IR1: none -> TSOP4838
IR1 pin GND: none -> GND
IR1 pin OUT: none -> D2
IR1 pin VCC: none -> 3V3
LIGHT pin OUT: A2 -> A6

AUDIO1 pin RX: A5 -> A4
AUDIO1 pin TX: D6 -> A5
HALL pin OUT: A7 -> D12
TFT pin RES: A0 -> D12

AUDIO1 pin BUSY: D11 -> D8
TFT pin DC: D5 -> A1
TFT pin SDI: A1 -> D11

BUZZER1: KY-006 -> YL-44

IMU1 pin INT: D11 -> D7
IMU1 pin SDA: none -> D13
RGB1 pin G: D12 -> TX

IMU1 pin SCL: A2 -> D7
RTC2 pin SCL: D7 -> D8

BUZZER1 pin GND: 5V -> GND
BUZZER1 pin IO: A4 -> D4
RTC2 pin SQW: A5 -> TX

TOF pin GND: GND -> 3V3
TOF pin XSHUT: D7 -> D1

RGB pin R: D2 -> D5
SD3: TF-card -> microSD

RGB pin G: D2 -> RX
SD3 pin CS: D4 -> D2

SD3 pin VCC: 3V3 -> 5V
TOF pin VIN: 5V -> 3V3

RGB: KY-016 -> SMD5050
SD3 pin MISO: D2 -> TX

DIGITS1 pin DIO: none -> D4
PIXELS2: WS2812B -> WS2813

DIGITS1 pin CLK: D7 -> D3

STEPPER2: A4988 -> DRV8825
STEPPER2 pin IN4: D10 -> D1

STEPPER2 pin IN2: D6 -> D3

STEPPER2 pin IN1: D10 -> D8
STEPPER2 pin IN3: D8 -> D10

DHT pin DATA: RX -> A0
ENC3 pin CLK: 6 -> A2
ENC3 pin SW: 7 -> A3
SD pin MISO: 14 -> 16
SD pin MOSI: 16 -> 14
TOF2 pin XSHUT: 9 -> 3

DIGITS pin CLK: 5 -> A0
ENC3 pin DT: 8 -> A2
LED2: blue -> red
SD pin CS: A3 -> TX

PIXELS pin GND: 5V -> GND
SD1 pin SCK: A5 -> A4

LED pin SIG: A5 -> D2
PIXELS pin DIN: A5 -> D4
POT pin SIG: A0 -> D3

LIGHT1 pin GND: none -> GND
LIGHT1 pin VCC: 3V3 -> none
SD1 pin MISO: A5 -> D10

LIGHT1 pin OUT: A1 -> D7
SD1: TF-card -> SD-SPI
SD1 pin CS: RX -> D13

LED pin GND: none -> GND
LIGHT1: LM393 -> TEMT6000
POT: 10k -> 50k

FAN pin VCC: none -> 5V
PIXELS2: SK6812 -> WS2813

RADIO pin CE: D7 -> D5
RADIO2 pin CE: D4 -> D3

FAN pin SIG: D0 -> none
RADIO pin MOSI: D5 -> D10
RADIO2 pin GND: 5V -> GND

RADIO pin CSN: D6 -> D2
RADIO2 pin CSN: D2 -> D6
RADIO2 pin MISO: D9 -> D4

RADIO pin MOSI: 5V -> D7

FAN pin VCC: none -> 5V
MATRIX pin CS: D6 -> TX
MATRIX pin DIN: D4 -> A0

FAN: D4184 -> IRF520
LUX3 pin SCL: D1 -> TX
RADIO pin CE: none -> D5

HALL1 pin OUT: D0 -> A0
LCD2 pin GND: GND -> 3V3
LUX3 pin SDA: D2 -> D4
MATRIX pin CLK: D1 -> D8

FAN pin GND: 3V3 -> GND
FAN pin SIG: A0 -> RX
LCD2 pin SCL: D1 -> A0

####

Once more, print all the records exactly.

IR1: none -> TSOP4838
IR1 pin GND: none -> GND
IR1 pin OUT: none -> D2
IR1 pin VCC: none -> 3V3
LIGHT pin OUT: A2 -> A6

AUDIO1 pin RX: A5 -> A4
AUDIO1 pin TX: D6 -> A5
HALL pin OUT: A7 -> D12
TFT pin RES: A0 -> D12

AUDIO1 pin BUSY: D11 -> D8
TFT pin DC: D5 -> A1
TFT pin SDI: A1 -> D11

BUZZER1: KY-006 -> YL-44

IMU1 pin INT: D11 -> D7
IMU1 pin SDA: none -> D13
RGB1 pin G: D12 -> TX

IMU1 pin SCL: A2 -> D7
RTC2 pin SCL: D7 -> D8

BUZZER1 pin GND: 5V -> GND
BUZZER1 pin IO: A4 -> D4
RTC2 pin SQW: A5 -> TX

TOF pin GND: GND -> 3V3
TOF pin XSHUT: D7 -> D1

RGB pin R: D2 -> D5
SD3: TF-card -> microSD

RGB pin G: D2 -> RX
SD3 pin CS: D4 -> D2

SD3 pin VCC: 3V3 -> 5V
TOF pin VIN: 5V -> 3V3

RGB: KY-016 -> SMD5050
SD3 pin MISO: D2 -> TX

DIGITS1 pin DIO: none -> D4
PIXELS2: WS2812B -> WS2813

DIGITS1 pin CLK: D7 -> D3

STEPPER2: A4988 -> DRV8825
STEPPER2 pin IN4: D10 -> D1

STEPPER2 pin IN2: D6 -> D3

STEPPER2 pin IN1: D10 -> D8
STEPPER2 pin IN3: D8 -> D10

DHT pin DATA: RX -> A0
ENC3 pin CLK: 6 -> A2
ENC3 pin SW: 7 -> A3
SD pin MISO: 14 -> 16
SD pin MOSI: 16 -> 14
TOF2 pin XSHUT: 9 -> 3

DIGITS pin CLK: 5 -> A0
ENC3 pin DT: 8 -> A2
LED2: blue -> red
SD pin CS: A3 -> TX

PIXELS pin GND: 5V -> GND
SD1 pin SCK: A5 -> A4

LED pin SIG: A5 -> D2
PIXELS pin DIN: A5 -> D4
POT pin SIG: A0 -> D3

LIGHT1 pin GND: none -> GND
LIGHT1 pin VCC: 3V3 -> none
SD1 pin MISO: A5 -> D10

LIGHT1 pin OUT: A1 -> D7
SD1: TF-card -> SD-SPI
SD1 pin CS: RX -> D13

LED pin GND: none -> GND
LIGHT1: LM393 -> TEMT6000
POT: 10k -> 50k

FAN pin VCC: none -> 5V
PIXELS2: SK6812 -> WS2813

RADIO pin CE: D7 -> D5
RADIO2 pin CE: D4 -> D3

FAN pin SIG: D0 -> none
RADIO pin MOSI: D5 -> D10
RADIO2 pin GND: 5V -> GND

RADIO pin CSN: D6 -> D2
RADIO2 pin CSN: D2 -> D6
RADIO2 pin MISO: D9 -> D4

RADIO pin MOSI: 5V -> D7

FAN pin VCC: none -> 5V
MATRIX pin CS: D6 -> TX
MATRIX pin DIN: D4 -> A0

FAN: D4184 -> IRF520
LUX3 pin SCL: D1 -> TX
RADIO pin CE: none -> D5

HALL1 pin OUT: D0 -> A0
LCD2 pin GND: GND -> 3V3
LUX3 pin SDA: D2 -> D4
MATRIX pin CLK: D1 -> D8

FAN pin GND: 3V3 -> GND
FAN pin SIG: A0 -> RX
LCD2 pin SCL: D1 -> A0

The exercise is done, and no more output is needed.